*Task instructions:*
Without the pictures, return each record as it appears.
#### Available records
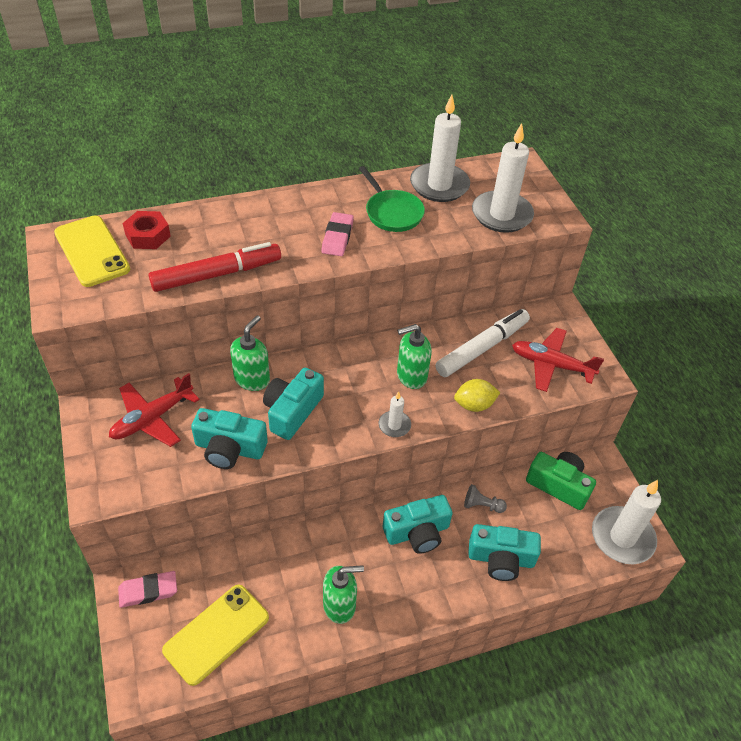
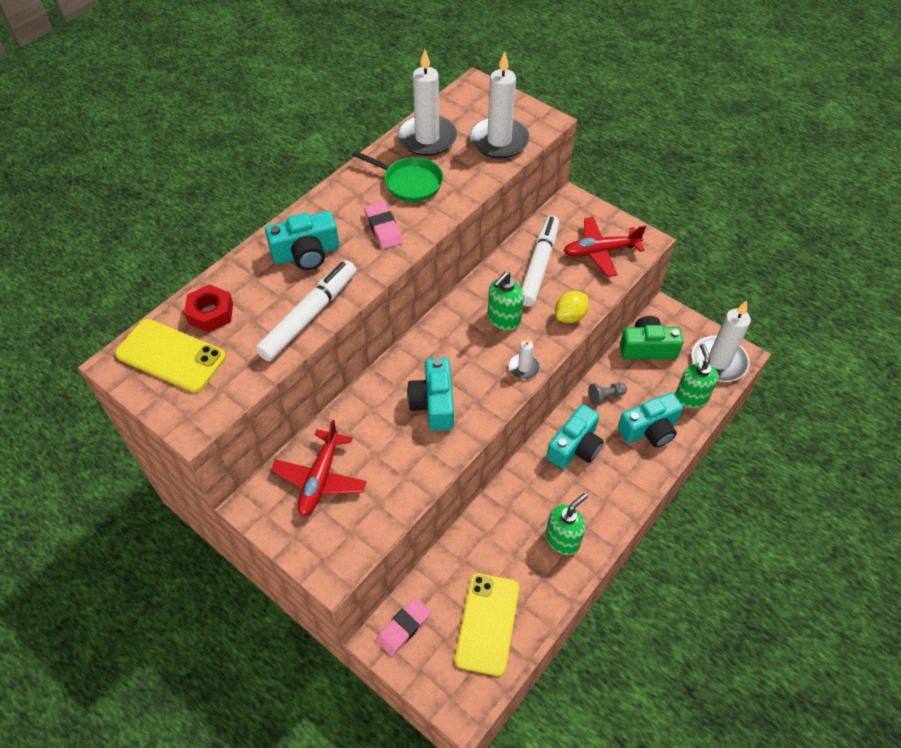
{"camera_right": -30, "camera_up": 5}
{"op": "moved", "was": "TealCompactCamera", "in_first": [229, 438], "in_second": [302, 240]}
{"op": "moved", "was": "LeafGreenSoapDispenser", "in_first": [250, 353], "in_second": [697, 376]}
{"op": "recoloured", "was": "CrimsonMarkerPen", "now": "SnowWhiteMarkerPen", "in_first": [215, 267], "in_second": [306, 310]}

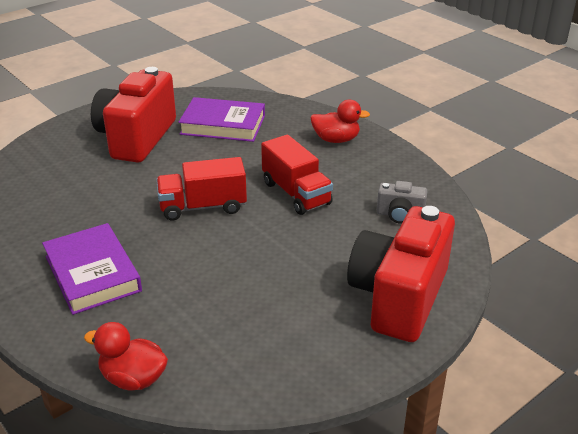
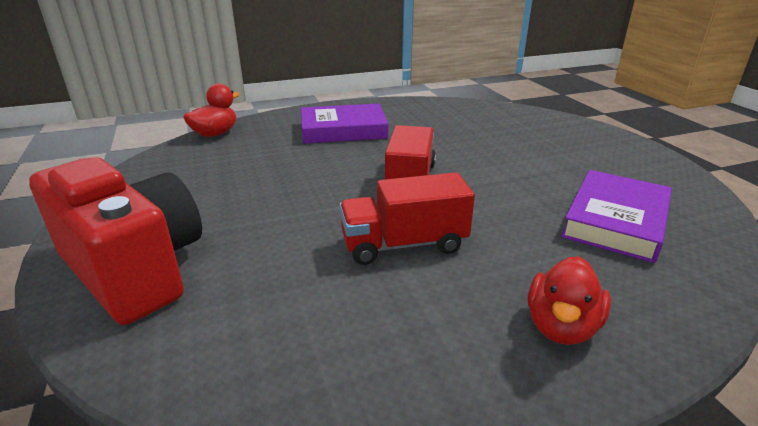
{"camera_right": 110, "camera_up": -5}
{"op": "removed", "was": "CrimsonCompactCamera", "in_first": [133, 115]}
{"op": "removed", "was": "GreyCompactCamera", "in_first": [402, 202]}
########
*Solved problem:*
{"camera_right": -30, "camera_up": 5}
{"op": "moved", "was": "TealCompactCamera", "in_first": [229, 438], "in_second": [302, 240]}
{"op": "moved", "was": "LeafGreenSoapDispenser", "in_first": [250, 353], "in_second": [697, 376]}
{"op": "recoloured", "was": "CrimsonMarkerPen", "now": "SnowWhiteMarkerPen", "in_first": [215, 267], "in_second": [306, 310]}

{"camera_right": 110, "camera_up": -5}
{"op": "removed", "was": "CrimsonCompactCamera", "in_first": [133, 115]}
{"op": "removed", "was": "GreyCompactCamera", "in_first": [402, 202]}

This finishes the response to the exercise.